• **The task**
This exercise requires an exact copy of each line from the one containing "CN5 pin 2: VS -> GND" down to the last line below.

• **Exercise data**
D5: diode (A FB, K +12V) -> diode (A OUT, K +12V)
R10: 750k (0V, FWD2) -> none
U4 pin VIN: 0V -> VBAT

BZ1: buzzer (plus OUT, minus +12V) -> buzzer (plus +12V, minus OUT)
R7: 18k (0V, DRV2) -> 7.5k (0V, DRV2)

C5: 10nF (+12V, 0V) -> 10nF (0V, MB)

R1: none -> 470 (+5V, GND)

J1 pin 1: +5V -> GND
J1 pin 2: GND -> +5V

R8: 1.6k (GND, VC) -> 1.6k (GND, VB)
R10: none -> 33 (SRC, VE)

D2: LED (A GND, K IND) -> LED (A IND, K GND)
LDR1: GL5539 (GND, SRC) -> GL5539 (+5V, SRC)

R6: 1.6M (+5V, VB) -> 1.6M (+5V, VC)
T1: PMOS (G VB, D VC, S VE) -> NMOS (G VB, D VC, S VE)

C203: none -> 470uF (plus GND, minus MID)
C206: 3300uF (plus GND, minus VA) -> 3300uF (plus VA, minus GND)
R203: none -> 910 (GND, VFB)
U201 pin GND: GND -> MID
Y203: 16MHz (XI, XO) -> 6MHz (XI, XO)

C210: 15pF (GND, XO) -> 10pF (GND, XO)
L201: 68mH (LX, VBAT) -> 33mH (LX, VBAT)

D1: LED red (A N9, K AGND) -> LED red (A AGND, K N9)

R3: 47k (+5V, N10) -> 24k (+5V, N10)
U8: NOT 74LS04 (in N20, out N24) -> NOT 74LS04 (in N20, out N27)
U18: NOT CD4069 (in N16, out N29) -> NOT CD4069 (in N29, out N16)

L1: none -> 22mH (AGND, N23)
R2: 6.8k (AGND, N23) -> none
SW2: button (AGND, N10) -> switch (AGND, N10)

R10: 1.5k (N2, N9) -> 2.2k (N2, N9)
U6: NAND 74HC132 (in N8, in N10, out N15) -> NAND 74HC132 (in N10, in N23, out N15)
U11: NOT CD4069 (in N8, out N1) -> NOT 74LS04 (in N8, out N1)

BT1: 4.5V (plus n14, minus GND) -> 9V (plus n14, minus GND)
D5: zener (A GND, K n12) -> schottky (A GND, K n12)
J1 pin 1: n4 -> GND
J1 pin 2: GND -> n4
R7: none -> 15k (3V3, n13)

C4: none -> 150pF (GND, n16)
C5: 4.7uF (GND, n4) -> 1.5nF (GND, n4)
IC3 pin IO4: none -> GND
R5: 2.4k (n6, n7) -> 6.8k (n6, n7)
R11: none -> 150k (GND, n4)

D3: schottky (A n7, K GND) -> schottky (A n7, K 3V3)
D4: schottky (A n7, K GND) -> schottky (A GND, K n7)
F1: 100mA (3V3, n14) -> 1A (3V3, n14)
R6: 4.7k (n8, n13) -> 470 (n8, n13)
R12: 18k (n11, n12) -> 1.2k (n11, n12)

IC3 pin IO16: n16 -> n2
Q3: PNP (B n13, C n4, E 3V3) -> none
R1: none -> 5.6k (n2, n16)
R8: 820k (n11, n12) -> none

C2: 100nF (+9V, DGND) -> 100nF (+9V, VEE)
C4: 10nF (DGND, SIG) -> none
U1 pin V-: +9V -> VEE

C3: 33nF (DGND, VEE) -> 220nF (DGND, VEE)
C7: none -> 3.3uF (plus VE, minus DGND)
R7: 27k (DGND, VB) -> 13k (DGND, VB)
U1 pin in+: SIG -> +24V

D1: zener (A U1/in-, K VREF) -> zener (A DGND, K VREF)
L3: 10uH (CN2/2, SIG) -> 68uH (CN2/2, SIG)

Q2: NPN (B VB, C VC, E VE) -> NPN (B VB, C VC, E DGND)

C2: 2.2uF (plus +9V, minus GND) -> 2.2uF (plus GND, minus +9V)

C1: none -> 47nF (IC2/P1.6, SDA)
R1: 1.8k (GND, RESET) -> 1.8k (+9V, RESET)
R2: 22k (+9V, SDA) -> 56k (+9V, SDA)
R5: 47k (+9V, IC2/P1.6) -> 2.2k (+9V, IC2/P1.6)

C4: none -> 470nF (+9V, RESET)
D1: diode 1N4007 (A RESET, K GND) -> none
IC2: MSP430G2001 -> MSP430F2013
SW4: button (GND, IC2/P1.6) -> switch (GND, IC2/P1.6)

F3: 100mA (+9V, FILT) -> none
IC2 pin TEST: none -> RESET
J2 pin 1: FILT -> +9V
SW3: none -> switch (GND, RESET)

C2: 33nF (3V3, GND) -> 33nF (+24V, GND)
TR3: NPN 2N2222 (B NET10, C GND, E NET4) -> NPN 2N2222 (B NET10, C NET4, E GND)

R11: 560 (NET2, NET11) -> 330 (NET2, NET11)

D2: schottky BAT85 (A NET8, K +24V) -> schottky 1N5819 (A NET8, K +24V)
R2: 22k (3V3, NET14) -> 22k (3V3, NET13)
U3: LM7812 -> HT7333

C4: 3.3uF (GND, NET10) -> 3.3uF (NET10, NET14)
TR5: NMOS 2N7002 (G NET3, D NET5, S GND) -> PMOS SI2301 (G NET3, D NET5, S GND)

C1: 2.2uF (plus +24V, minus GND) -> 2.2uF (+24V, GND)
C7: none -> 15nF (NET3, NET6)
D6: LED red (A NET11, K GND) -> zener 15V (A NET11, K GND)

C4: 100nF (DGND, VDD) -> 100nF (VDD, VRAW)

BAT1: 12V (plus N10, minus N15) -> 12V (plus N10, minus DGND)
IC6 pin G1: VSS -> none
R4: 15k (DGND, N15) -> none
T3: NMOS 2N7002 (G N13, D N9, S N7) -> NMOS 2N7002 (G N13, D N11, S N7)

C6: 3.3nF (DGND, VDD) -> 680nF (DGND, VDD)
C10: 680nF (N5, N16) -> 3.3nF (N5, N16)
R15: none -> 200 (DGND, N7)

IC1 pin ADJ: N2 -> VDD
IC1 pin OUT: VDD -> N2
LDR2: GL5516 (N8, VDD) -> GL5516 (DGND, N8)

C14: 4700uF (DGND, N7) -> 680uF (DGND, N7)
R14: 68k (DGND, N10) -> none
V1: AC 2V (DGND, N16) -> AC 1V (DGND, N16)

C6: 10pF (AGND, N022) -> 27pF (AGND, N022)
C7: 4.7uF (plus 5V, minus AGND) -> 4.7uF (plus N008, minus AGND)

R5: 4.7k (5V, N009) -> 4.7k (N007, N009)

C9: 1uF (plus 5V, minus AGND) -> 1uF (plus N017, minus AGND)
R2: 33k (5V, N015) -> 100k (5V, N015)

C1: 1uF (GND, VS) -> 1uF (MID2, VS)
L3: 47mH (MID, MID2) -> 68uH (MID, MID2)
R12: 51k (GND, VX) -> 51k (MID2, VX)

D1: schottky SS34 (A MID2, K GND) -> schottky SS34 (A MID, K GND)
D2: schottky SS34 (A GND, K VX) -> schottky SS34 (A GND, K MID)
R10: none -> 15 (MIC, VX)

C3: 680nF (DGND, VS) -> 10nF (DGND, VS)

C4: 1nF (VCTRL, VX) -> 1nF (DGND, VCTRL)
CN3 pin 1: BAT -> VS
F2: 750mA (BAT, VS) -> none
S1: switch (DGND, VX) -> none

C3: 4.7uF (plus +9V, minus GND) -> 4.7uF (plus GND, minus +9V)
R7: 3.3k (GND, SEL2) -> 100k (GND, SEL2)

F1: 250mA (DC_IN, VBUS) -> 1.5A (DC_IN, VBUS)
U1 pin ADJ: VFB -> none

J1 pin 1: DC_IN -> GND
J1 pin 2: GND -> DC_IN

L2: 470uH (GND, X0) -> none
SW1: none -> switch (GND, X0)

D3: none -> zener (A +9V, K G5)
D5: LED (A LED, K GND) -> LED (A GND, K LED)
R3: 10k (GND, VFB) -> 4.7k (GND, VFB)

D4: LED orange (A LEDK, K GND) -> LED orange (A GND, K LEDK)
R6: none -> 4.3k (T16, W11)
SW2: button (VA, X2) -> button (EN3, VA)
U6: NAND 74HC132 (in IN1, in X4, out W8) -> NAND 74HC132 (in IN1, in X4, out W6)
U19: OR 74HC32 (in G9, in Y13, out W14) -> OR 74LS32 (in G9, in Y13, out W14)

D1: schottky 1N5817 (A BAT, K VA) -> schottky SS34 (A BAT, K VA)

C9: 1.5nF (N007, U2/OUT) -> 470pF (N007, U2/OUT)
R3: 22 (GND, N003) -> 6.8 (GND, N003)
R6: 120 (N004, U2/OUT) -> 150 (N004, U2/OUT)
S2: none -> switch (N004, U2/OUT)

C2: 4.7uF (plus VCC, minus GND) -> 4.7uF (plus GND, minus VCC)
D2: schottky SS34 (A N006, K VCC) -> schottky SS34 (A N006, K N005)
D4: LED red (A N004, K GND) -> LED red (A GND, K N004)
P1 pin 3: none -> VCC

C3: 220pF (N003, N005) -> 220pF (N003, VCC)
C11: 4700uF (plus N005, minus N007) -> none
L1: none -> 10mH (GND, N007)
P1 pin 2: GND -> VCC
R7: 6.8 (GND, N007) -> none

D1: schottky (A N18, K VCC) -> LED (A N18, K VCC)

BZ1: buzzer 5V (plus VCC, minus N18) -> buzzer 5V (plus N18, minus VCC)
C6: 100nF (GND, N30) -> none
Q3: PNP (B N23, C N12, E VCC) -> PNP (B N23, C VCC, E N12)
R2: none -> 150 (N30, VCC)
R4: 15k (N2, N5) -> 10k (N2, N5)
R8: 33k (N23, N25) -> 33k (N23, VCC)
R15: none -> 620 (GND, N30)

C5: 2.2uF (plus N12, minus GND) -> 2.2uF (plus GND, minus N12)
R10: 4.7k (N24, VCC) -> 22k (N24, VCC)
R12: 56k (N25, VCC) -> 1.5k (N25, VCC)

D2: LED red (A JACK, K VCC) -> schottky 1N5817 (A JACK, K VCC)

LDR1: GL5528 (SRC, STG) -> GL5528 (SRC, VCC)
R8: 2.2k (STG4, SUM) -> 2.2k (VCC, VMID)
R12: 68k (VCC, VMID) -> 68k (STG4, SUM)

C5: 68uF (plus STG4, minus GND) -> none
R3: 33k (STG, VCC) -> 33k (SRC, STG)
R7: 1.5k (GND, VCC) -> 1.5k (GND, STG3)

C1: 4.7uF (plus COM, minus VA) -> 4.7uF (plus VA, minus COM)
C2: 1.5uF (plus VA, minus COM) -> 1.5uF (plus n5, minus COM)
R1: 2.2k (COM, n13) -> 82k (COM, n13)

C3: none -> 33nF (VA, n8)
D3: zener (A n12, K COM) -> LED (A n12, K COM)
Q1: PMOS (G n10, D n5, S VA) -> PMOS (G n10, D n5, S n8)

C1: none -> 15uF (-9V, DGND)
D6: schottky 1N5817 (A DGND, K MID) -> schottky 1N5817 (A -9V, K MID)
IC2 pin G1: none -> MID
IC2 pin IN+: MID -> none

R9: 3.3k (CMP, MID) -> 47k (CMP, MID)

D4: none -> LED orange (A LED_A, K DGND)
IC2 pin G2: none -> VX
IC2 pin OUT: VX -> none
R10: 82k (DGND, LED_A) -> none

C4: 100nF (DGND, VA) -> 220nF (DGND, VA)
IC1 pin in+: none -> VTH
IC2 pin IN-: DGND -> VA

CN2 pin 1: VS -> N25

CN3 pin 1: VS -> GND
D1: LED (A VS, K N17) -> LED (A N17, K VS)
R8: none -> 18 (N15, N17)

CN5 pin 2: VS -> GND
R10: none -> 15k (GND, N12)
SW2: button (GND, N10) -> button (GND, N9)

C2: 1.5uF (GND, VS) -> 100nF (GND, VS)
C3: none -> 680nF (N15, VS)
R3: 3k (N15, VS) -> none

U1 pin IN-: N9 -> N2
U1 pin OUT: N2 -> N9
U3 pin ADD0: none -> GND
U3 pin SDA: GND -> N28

• **Your solution**
CN5 pin 2: VS -> GND
R10: none -> 15k (GND, N12)
SW2: button (GND, N10) -> button (GND, N9)

C2: 1.5uF (GND, VS) -> 100nF (GND, VS)
C3: none -> 680nF (N15, VS)
R3: 3k (N15, VS) -> none

U1 pin IN-: N9 -> N2
U1 pin OUT: N2 -> N9
U3 pin ADD0: none -> GND
U3 pin SDA: GND -> N28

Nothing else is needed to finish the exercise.